* [Problem requirements]
Restate every line of the material below word for word, skipping the images.

* [Information supplied]
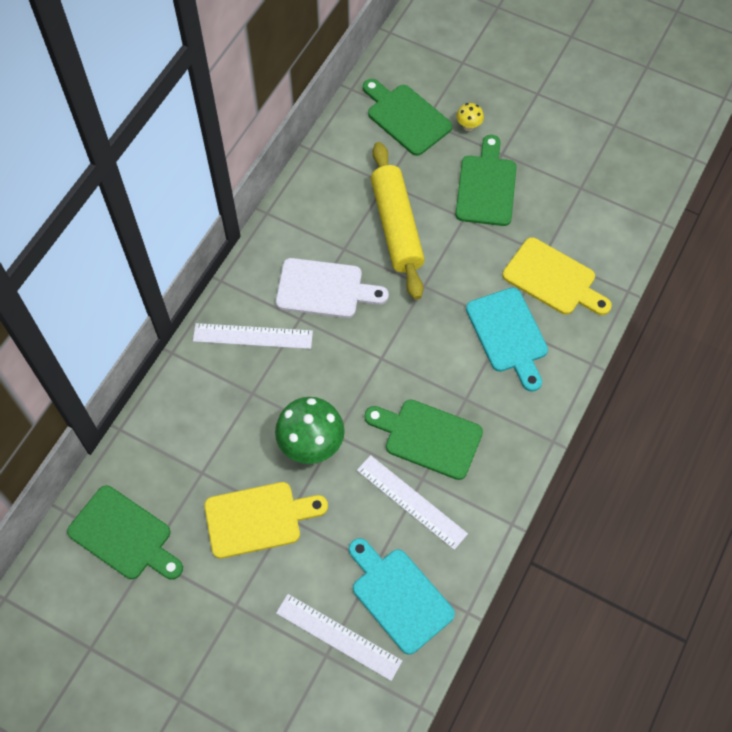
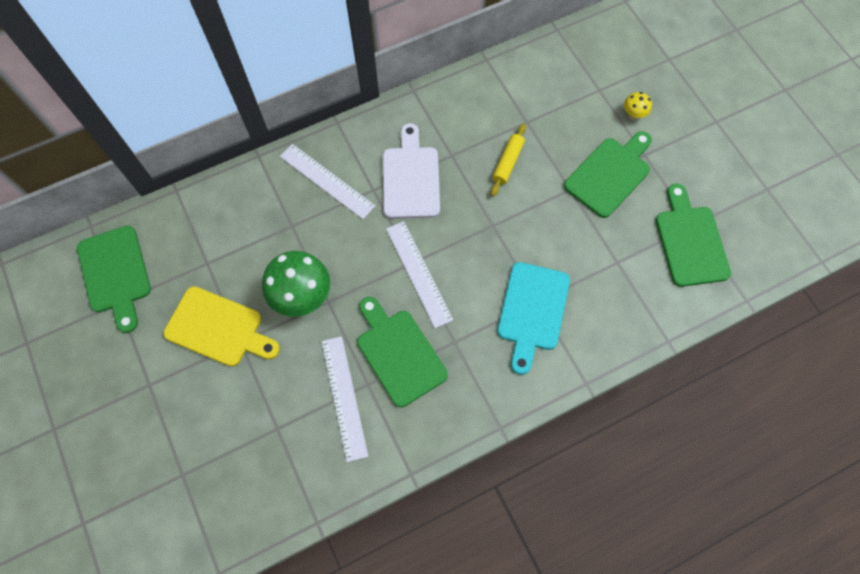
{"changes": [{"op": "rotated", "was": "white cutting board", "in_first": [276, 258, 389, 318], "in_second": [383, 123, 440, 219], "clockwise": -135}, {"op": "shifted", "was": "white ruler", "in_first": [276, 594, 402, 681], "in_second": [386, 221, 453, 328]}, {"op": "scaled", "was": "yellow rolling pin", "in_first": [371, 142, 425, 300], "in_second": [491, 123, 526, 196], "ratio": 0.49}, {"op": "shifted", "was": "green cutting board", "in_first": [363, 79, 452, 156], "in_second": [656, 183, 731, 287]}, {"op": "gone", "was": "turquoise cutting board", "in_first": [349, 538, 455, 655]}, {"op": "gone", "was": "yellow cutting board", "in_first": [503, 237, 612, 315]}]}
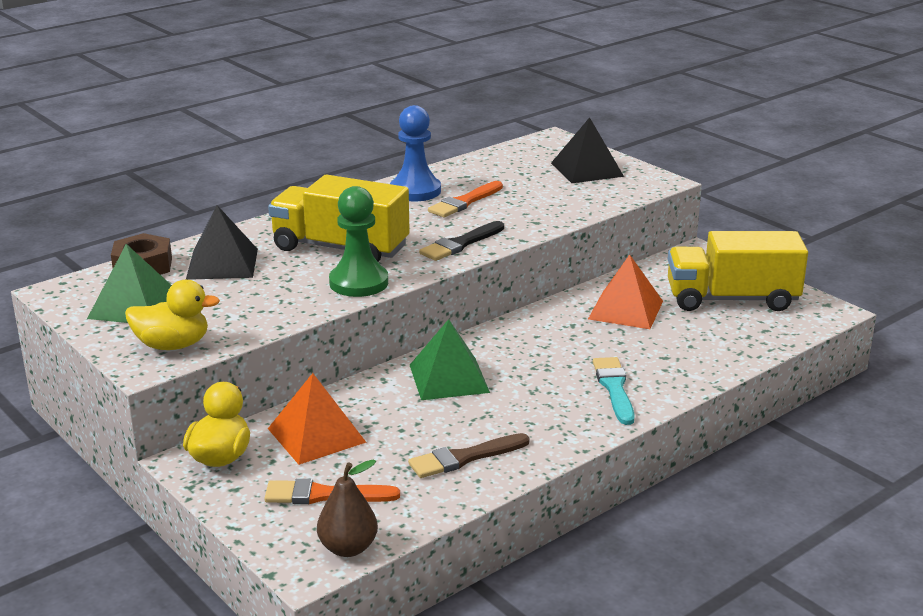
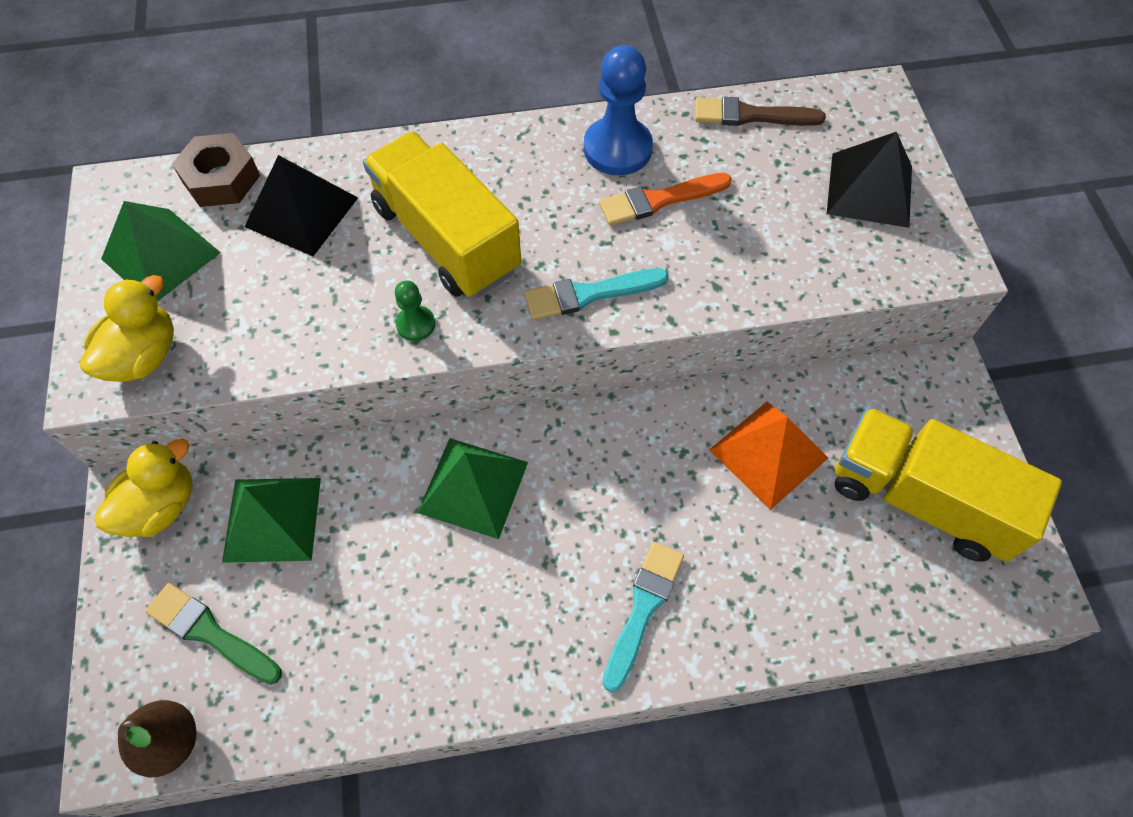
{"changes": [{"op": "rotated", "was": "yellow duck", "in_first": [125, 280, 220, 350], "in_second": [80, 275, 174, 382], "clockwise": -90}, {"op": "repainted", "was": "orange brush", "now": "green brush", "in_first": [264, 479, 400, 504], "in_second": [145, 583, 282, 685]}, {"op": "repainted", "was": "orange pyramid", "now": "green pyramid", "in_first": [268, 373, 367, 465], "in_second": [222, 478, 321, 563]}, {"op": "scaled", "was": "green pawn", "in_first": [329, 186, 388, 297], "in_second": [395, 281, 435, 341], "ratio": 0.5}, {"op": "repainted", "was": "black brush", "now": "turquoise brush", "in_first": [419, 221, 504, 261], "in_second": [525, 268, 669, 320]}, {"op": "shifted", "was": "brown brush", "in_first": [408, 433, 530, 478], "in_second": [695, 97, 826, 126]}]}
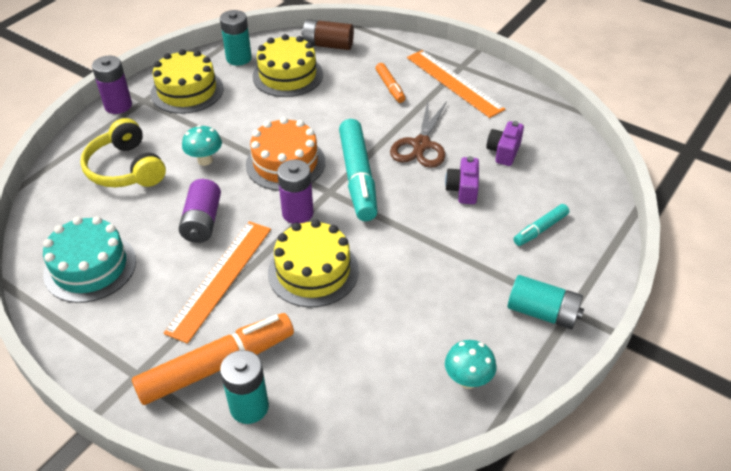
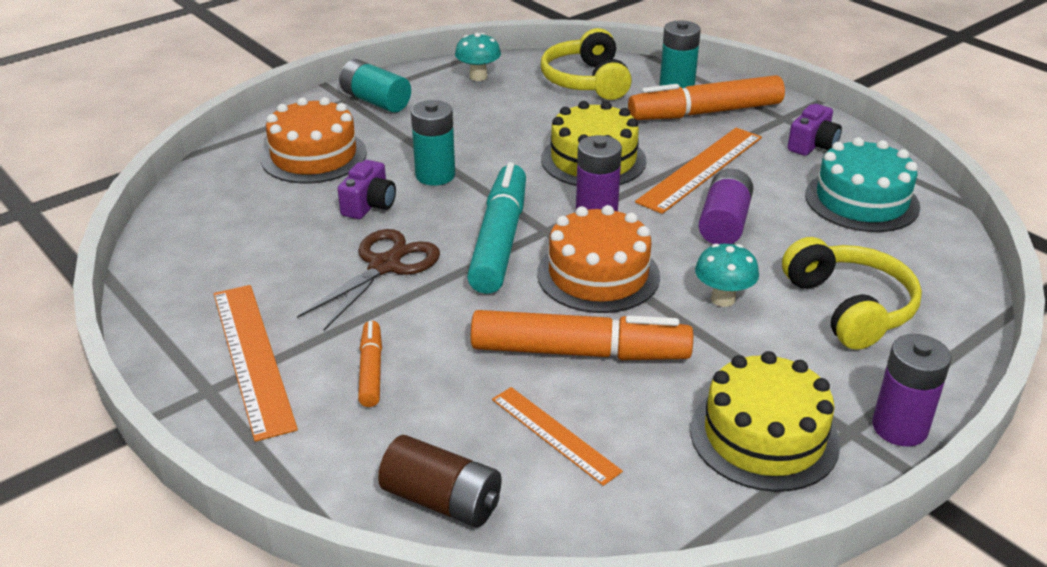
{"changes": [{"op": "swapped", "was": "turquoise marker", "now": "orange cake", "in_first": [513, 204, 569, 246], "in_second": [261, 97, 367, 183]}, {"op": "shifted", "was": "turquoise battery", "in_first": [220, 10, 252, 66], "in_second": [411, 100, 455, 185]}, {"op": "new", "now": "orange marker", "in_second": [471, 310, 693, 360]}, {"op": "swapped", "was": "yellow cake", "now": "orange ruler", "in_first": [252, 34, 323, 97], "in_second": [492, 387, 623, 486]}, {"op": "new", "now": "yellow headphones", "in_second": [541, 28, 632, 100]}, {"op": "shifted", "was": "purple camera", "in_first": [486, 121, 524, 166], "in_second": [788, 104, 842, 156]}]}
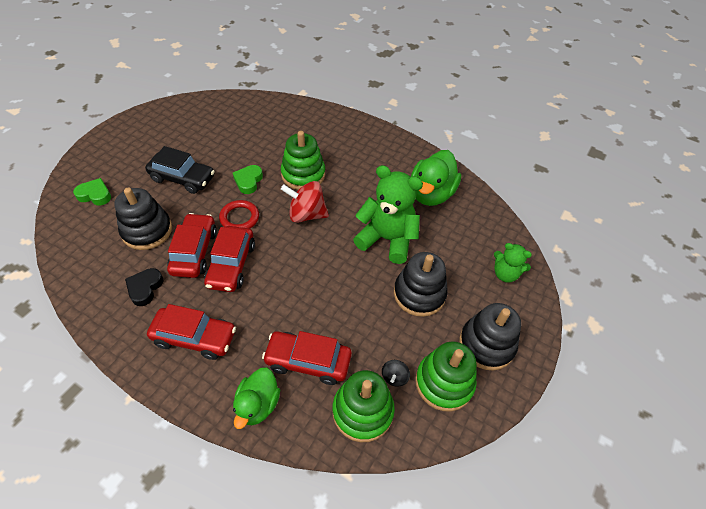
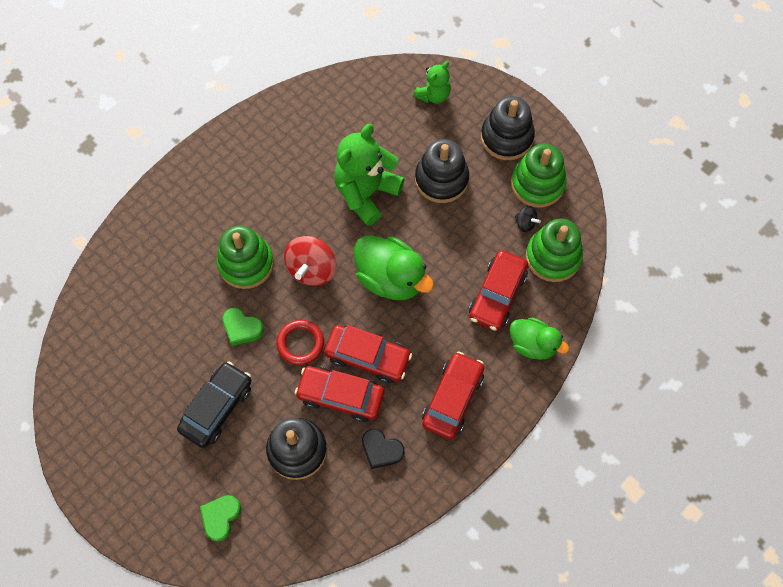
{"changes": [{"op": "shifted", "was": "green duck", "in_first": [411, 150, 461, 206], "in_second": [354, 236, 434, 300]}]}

* [Solution]
{"changes": [{"op": "rotated", "was": "white cutting board", "in_first": [276, 258, 389, 318], "in_second": [383, 123, 440, 219], "clockwise": -135}, {"op": "shifted", "was": "white ruler", "in_first": [276, 594, 402, 681], "in_second": [386, 221, 453, 328]}, {"op": "scaled", "was": "yellow rolling pin", "in_first": [371, 142, 425, 300], "in_second": [491, 123, 526, 196], "ratio": 0.49}, {"op": "shifted", "was": "green cutting board", "in_first": [363, 79, 452, 156], "in_second": [656, 183, 731, 287]}, {"op": "gone", "was": "turquoise cutting board", "in_first": [349, 538, 455, 655]}, {"op": "gone", "was": "yellow cutting board", "in_first": [503, 237, 612, 315]}]}
{"changes": [{"op": "rotated", "was": "yellow duck", "in_first": [125, 280, 220, 350], "in_second": [80, 275, 174, 382], "clockwise": -90}, {"op": "repainted", "was": "orange brush", "now": "green brush", "in_first": [264, 479, 400, 504], "in_second": [145, 583, 282, 685]}, {"op": "repainted", "was": "orange pyramid", "now": "green pyramid", "in_first": [268, 373, 367, 465], "in_second": [222, 478, 321, 563]}, {"op": "scaled", "was": "green pawn", "in_first": [329, 186, 388, 297], "in_second": [395, 281, 435, 341], "ratio": 0.5}, {"op": "repainted", "was": "black brush", "now": "turquoise brush", "in_first": [419, 221, 504, 261], "in_second": [525, 268, 669, 320]}, {"op": "shifted", "was": "brown brush", "in_first": [408, 433, 530, 478], "in_second": [695, 97, 826, 126]}]}
{"changes": [{"op": "swapped", "was": "turquoise marker", "now": "orange cake", "in_first": [513, 204, 569, 246], "in_second": [261, 97, 367, 183]}, {"op": "shifted", "was": "turquoise battery", "in_first": [220, 10, 252, 66], "in_second": [411, 100, 455, 185]}, {"op": "new", "now": "orange marker", "in_second": [471, 310, 693, 360]}, {"op": "swapped", "was": "yellow cake", "now": "orange ruler", "in_first": [252, 34, 323, 97], "in_second": [492, 387, 623, 486]}, {"op": "new", "now": "yellow headphones", "in_second": [541, 28, 632, 100]}, {"op": "shifted", "was": "purple camera", "in_first": [486, 121, 524, 166], "in_second": [788, 104, 842, 156]}]}
{"changes": [{"op": "shifted", "was": "green duck", "in_first": [411, 150, 461, 206], "in_second": [354, 236, 434, 300]}]}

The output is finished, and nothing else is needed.